=== Begin Enclosure ===
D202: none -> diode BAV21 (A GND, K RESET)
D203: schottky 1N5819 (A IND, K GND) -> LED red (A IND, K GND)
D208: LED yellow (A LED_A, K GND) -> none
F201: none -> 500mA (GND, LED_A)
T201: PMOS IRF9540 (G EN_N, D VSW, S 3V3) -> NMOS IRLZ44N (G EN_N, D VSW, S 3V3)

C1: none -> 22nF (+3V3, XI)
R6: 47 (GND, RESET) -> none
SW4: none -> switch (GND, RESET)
=== End Enclosure ===
=== Begin Enclosure ===
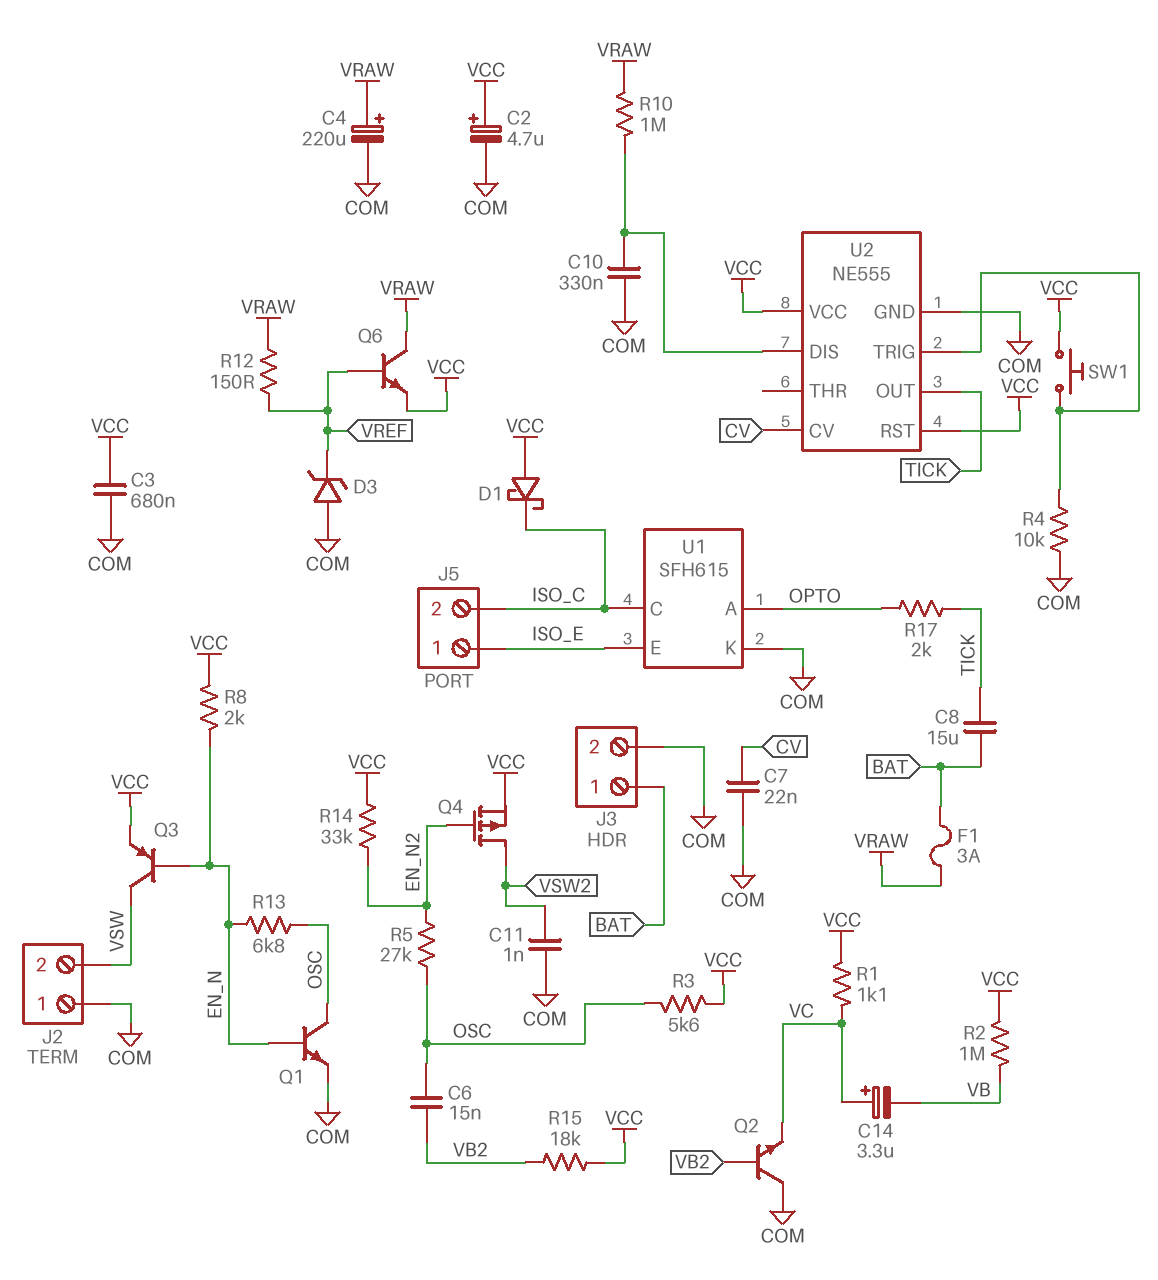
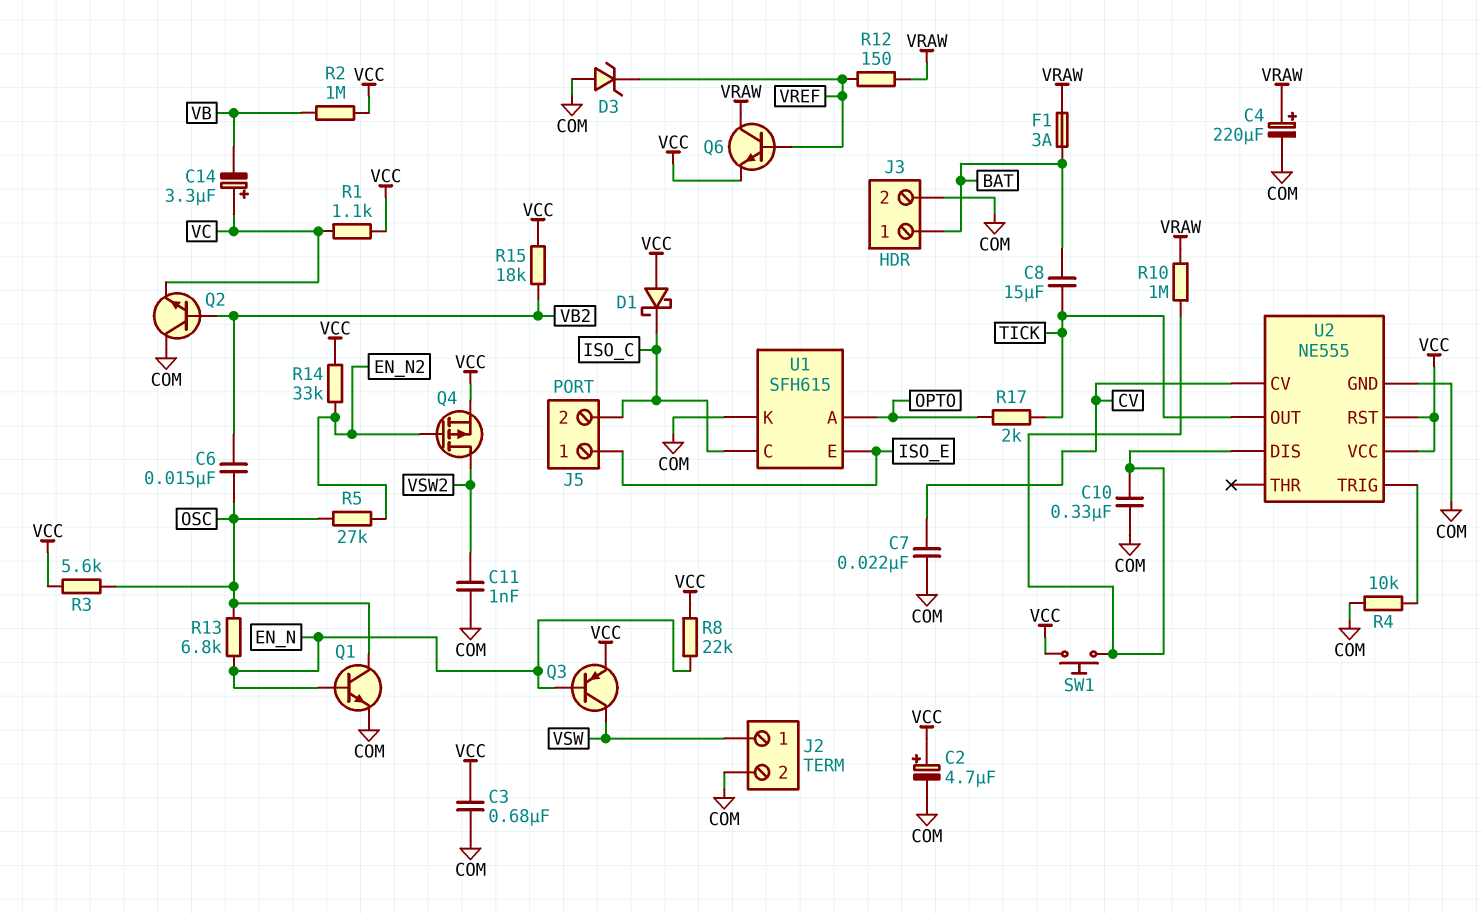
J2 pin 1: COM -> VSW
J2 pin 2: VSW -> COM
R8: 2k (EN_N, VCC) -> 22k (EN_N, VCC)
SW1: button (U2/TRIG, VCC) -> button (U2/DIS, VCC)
=== End Enclosure ===
WHAT IS BEING ASKED:
Write out exactly the lines above between the line with "T201: PMOS IRF9540" and the line with "SW4: none -> switch (GND, RESET)", inclusive, and nothing beyond them.

RESPONSE TO THE EXERCISE:
T201: PMOS IRF9540 (G EN_N, D VSW, S 3V3) -> NMOS IRLZ44N (G EN_N, D VSW, S 3V3)

C1: none -> 22nF (+3V3, XI)
R6: 47 (GND, RESET) -> none
SW4: none -> switch (GND, RESET)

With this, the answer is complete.